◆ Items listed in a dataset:
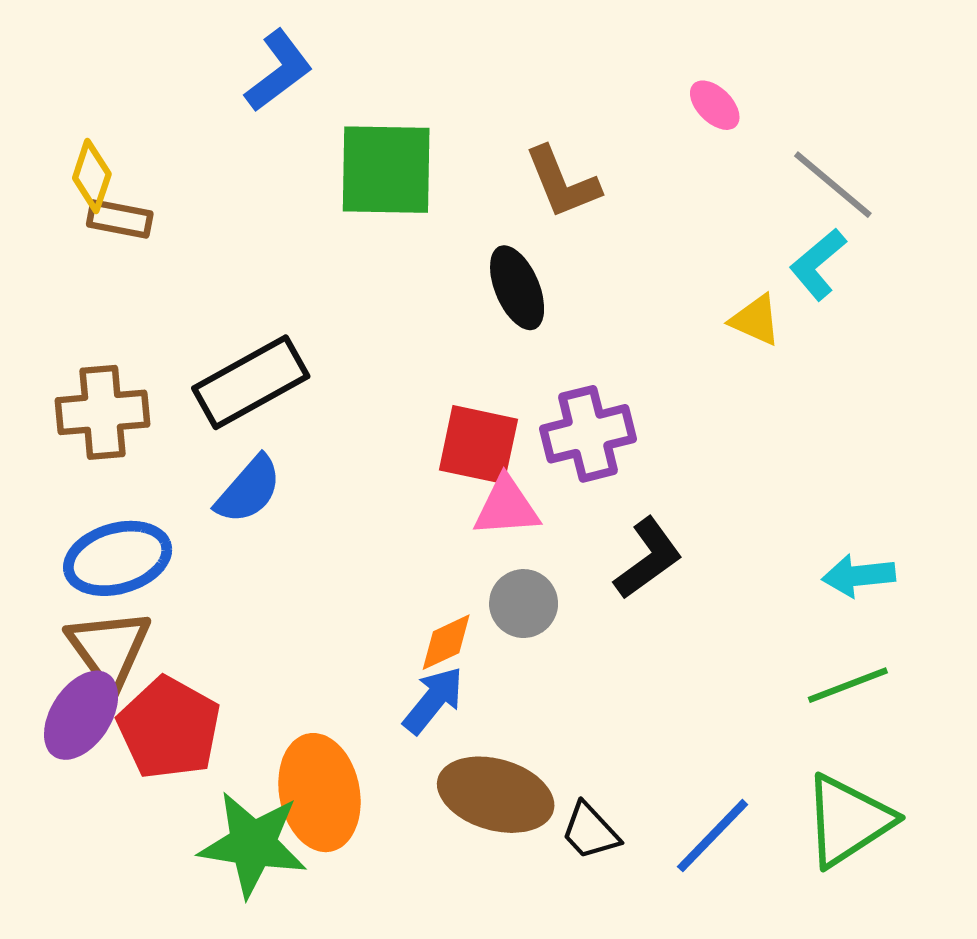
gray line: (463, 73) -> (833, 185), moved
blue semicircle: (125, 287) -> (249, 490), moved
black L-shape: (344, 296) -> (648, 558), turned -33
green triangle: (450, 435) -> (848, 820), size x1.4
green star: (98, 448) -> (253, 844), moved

◆ DIRECTIONS FOR THIS TASK: Please repeat every record above exactly, leaving the pictures out.

◆ YOUR SOLUTION:
gray line: (463, 73) -> (833, 185), moved
blue semicircle: (125, 287) -> (249, 490), moved
black L-shape: (344, 296) -> (648, 558), turned -33
green triangle: (450, 435) -> (848, 820), size x1.4
green star: (98, 448) -> (253, 844), moved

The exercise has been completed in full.